§ **Activity**
Exact copy, pictures excluded: the lines from the one containing "turquoise mug: 0 -> 3" to the end of the listing.

§ **Information given**
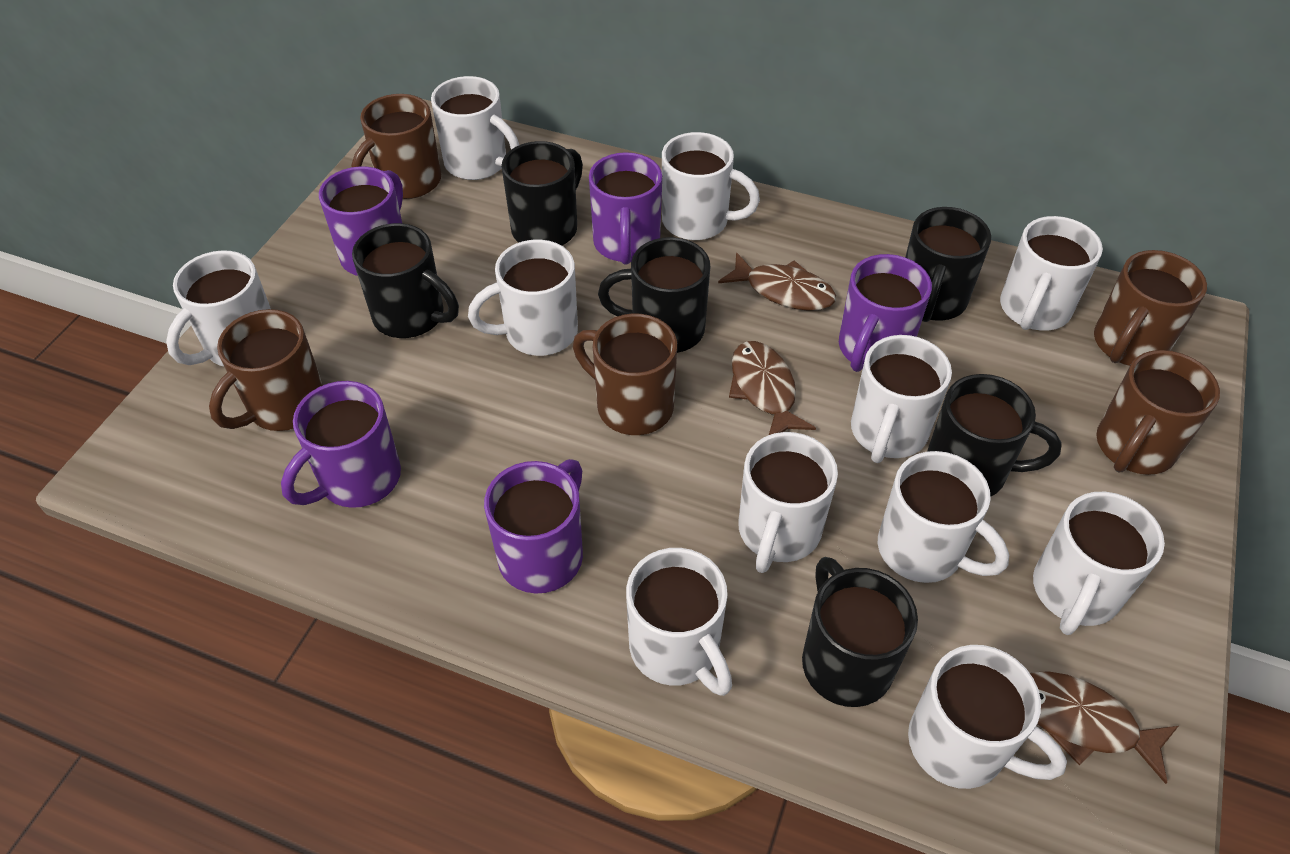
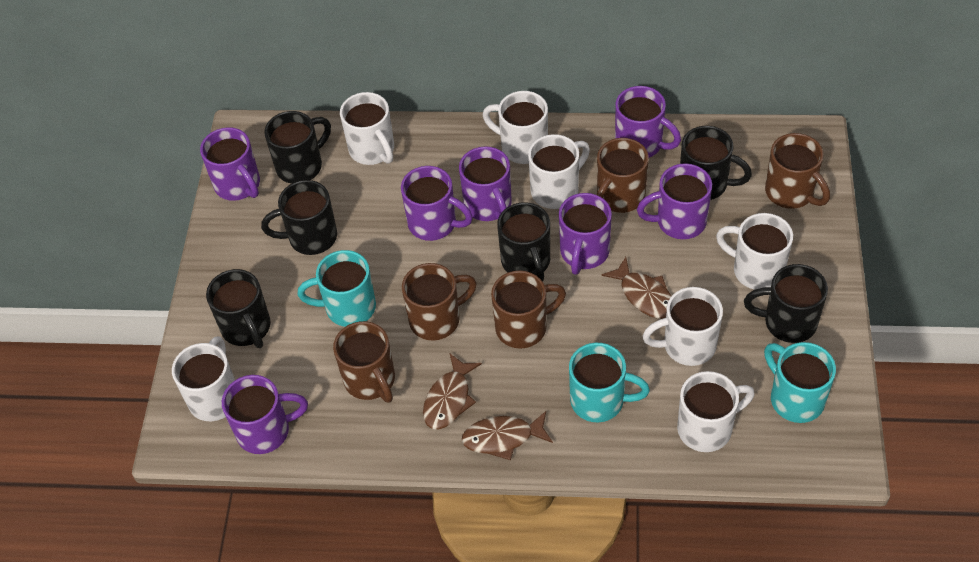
purple mug: 5 -> 7
turquoise mug: 0 -> 3
white mug: 11 -> 7

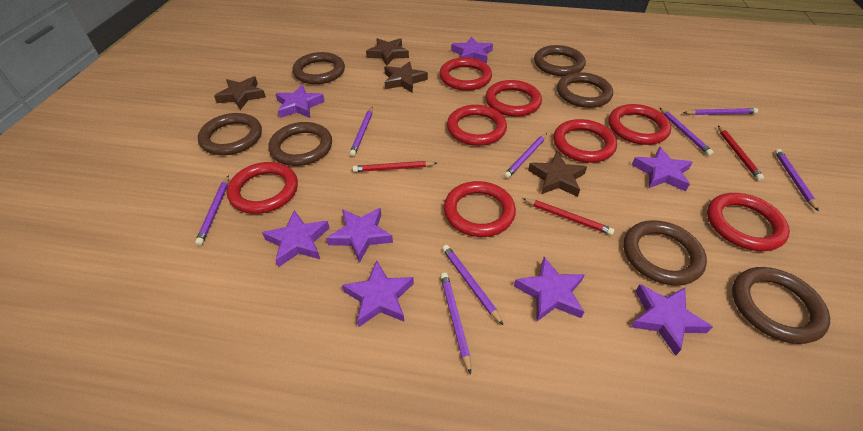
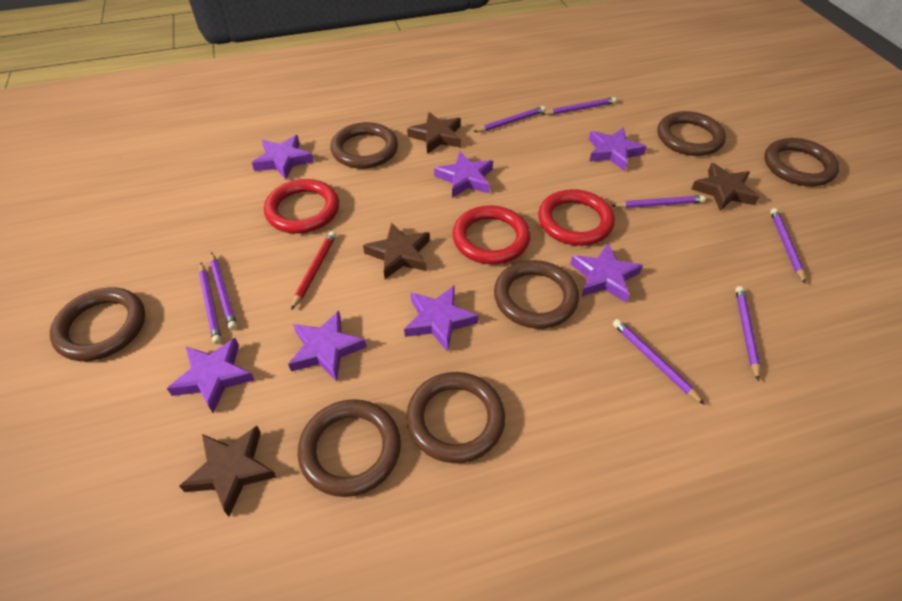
purple star: 8 -> 7
red pencil: 3 -> 1
red ring: 8 -> 3

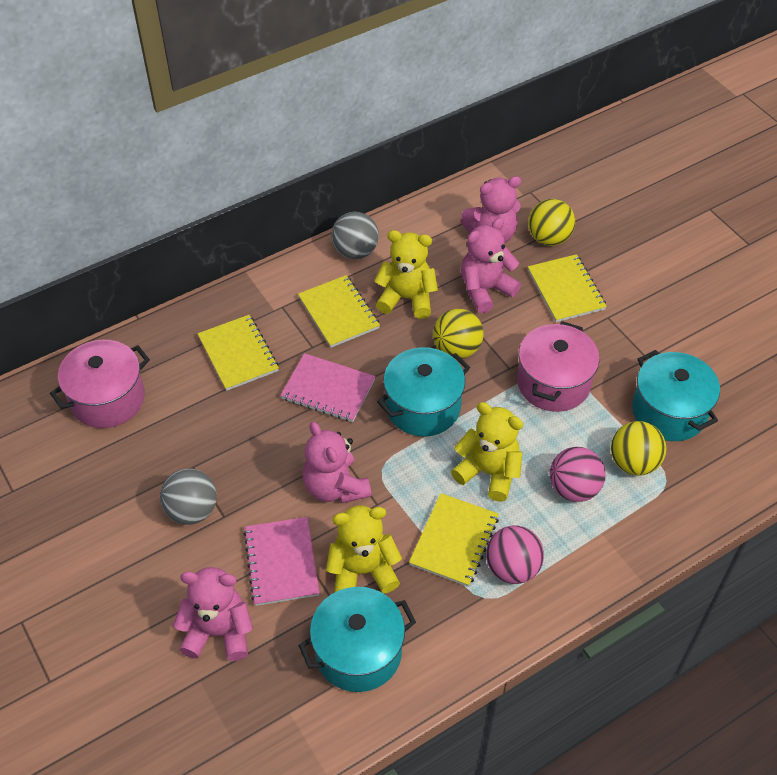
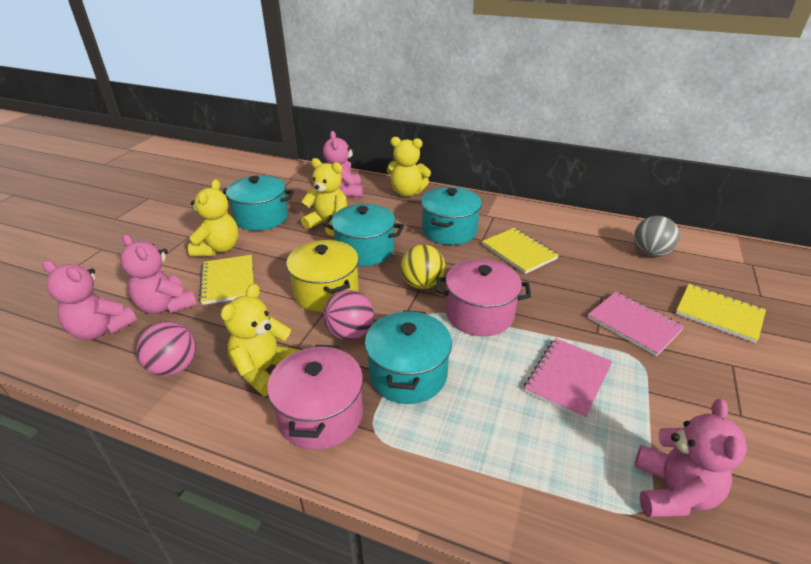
grey ball: 2 -> 1
turquoise pot: 3 -> 4
yellow ball: 3 -> 1
yellow notebook: 4 -> 3
yellow pot: 0 -> 1
yellow teddy bear: 3 -> 4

§ **Problem solution**
turquoise mug: 0 -> 3
white mug: 11 -> 7

purple star: 8 -> 7
red pencil: 3 -> 1
red ring: 8 -> 3

grey ball: 2 -> 1
turquoise pot: 3 -> 4
yellow ball: 3 -> 1
yellow notebook: 4 -> 3
yellow pot: 0 -> 1
yellow teddy bear: 3 -> 4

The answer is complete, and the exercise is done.